### WORK REQUEST
An exact reproduction of the data below is expected, free of images.

### RECORDED INFORMATION
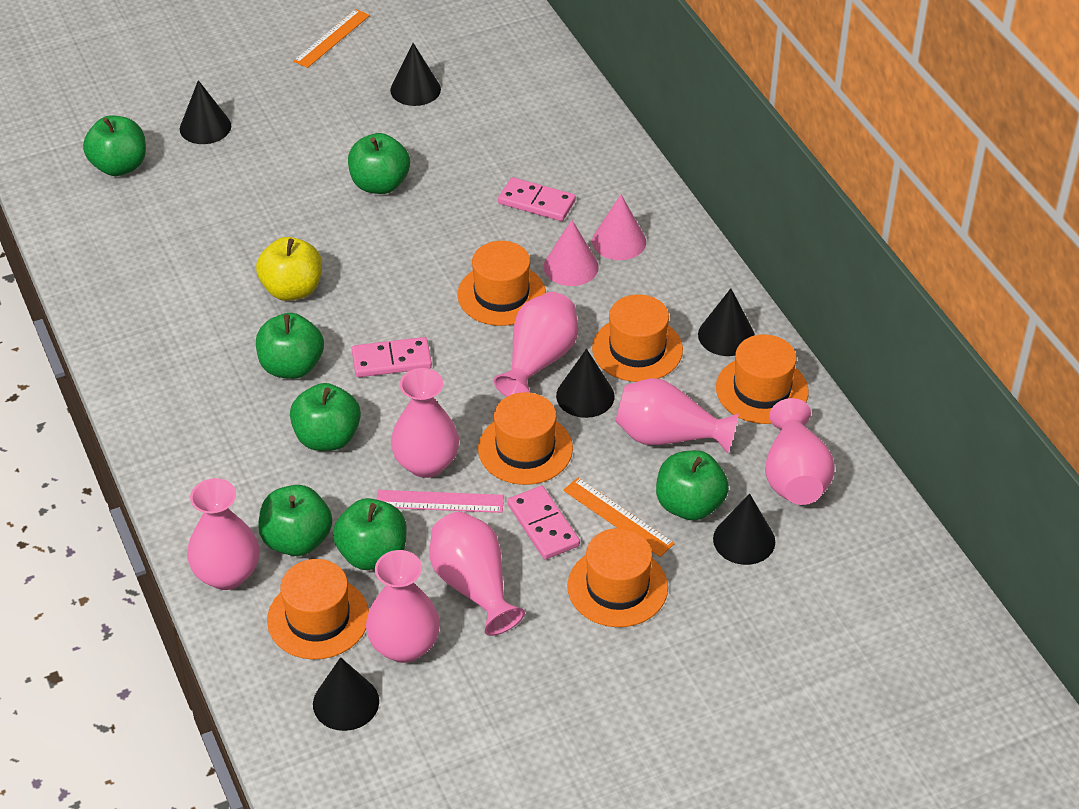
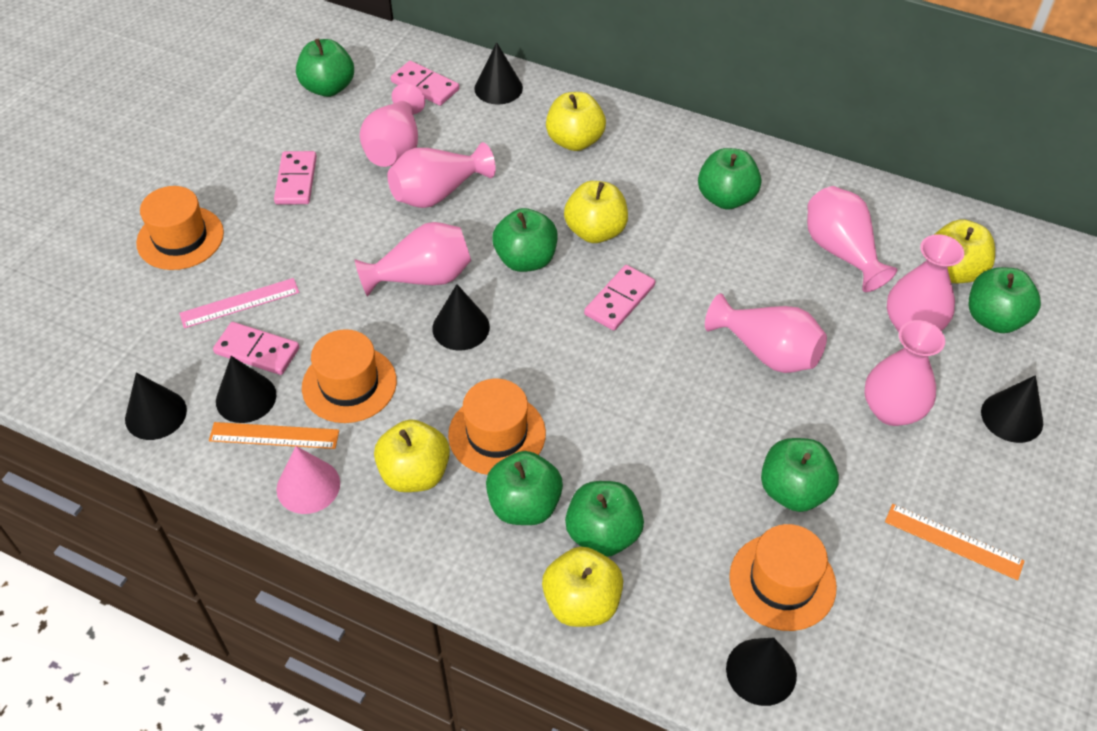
orange hat: 6 -> 4
pink cone: 2 -> 1
pink domino: 3 -> 4
yellow apple: 1 -> 5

### RESULT
orange hat: 6 -> 4
pink cone: 2 -> 1
pink domino: 3 -> 4
yellow apple: 1 -> 5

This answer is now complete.